Reproduce the records below from the line with "orange triangle: moved 2 px right" up to and including their final line, leaving the pictures out.

─── INFORMATION SUPPLIED ───

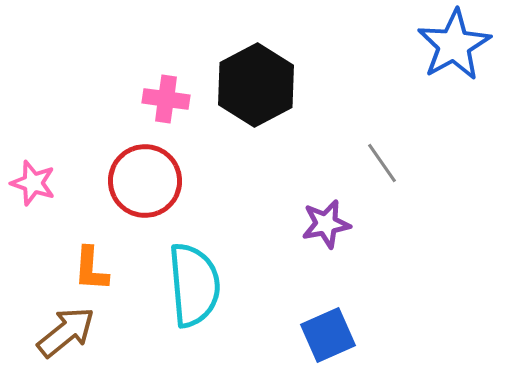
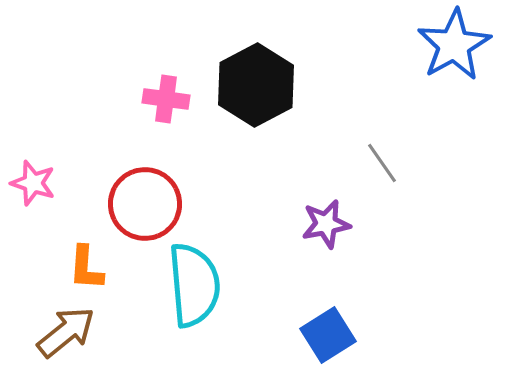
red circle: moved 23 px down
orange L-shape: moved 5 px left, 1 px up
blue square: rotated 8 degrees counterclockwise
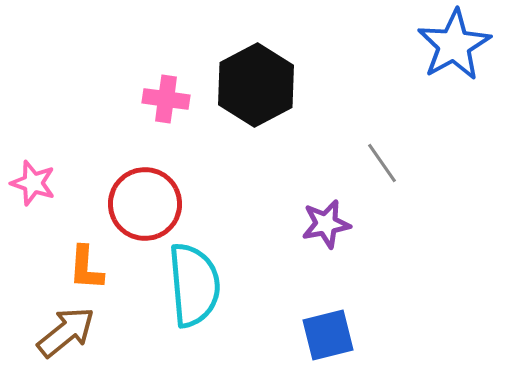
blue square: rotated 18 degrees clockwise
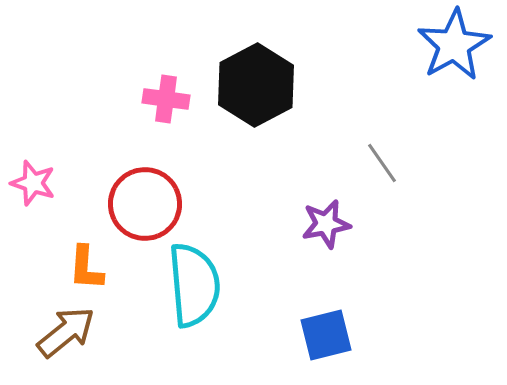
blue square: moved 2 px left
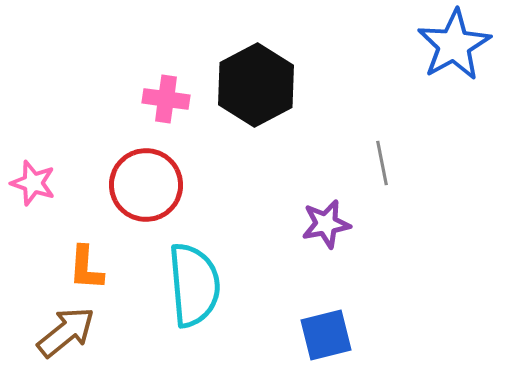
gray line: rotated 24 degrees clockwise
red circle: moved 1 px right, 19 px up
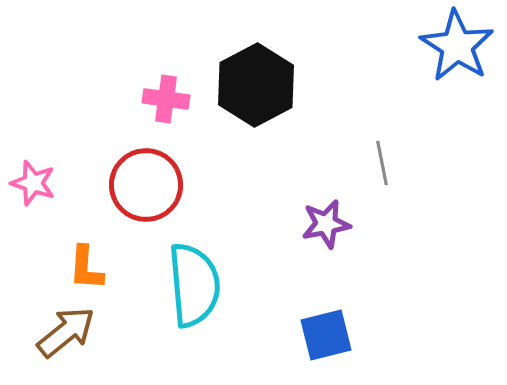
blue star: moved 3 px right, 1 px down; rotated 10 degrees counterclockwise
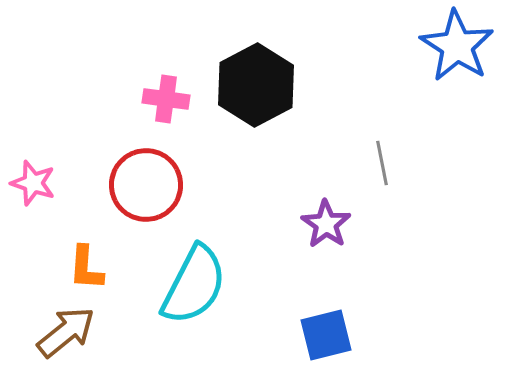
purple star: rotated 27 degrees counterclockwise
cyan semicircle: rotated 32 degrees clockwise
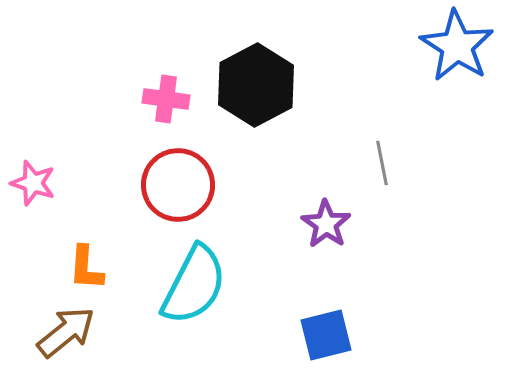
red circle: moved 32 px right
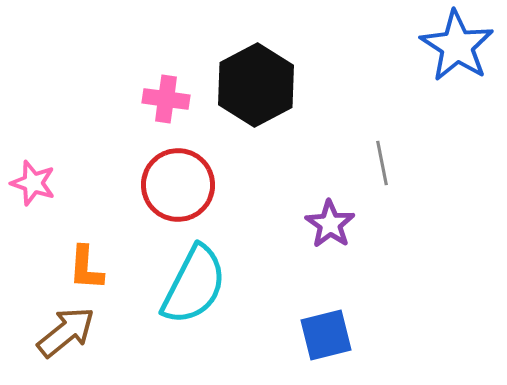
purple star: moved 4 px right
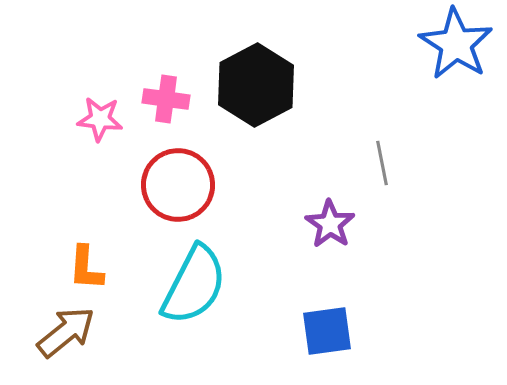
blue star: moved 1 px left, 2 px up
pink star: moved 67 px right, 64 px up; rotated 12 degrees counterclockwise
blue square: moved 1 px right, 4 px up; rotated 6 degrees clockwise
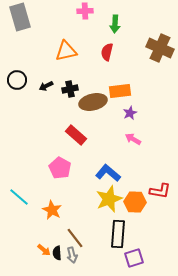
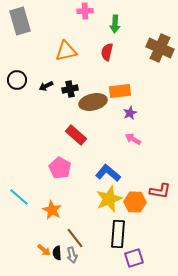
gray rectangle: moved 4 px down
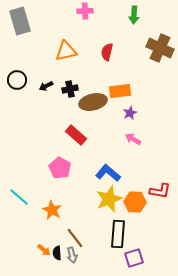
green arrow: moved 19 px right, 9 px up
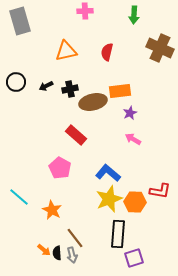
black circle: moved 1 px left, 2 px down
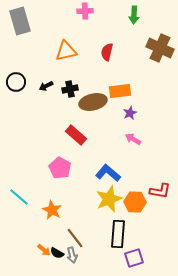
black semicircle: rotated 56 degrees counterclockwise
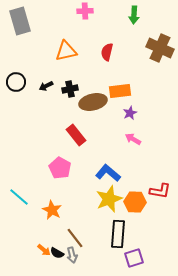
red rectangle: rotated 10 degrees clockwise
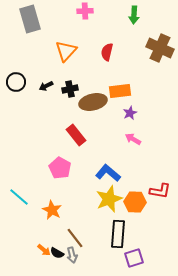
gray rectangle: moved 10 px right, 2 px up
orange triangle: rotated 35 degrees counterclockwise
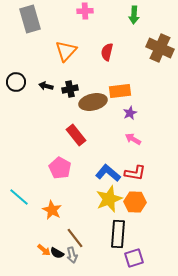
black arrow: rotated 40 degrees clockwise
red L-shape: moved 25 px left, 18 px up
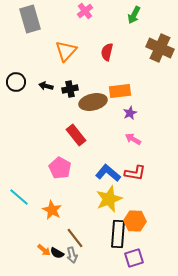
pink cross: rotated 35 degrees counterclockwise
green arrow: rotated 24 degrees clockwise
orange hexagon: moved 19 px down
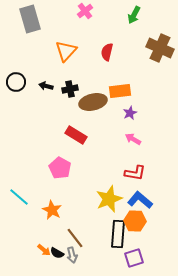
red rectangle: rotated 20 degrees counterclockwise
blue L-shape: moved 32 px right, 27 px down
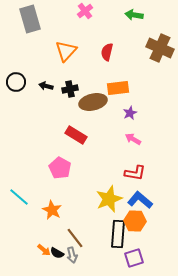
green arrow: rotated 72 degrees clockwise
orange rectangle: moved 2 px left, 3 px up
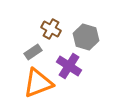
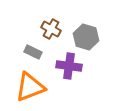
gray rectangle: rotated 60 degrees clockwise
purple cross: rotated 25 degrees counterclockwise
orange triangle: moved 8 px left, 4 px down
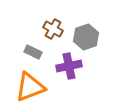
brown cross: moved 2 px right
gray hexagon: rotated 25 degrees clockwise
purple cross: rotated 20 degrees counterclockwise
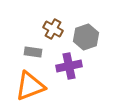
gray rectangle: rotated 18 degrees counterclockwise
orange triangle: moved 1 px up
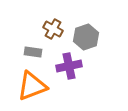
orange triangle: moved 2 px right
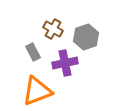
gray rectangle: rotated 54 degrees clockwise
purple cross: moved 4 px left, 3 px up
orange triangle: moved 5 px right, 5 px down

───

WRITTEN ANSWER:
orange triangle: moved 2 px right
gray rectangle: rotated 54 degrees clockwise
purple cross: moved 4 px left, 3 px up
orange triangle: moved 5 px right, 5 px down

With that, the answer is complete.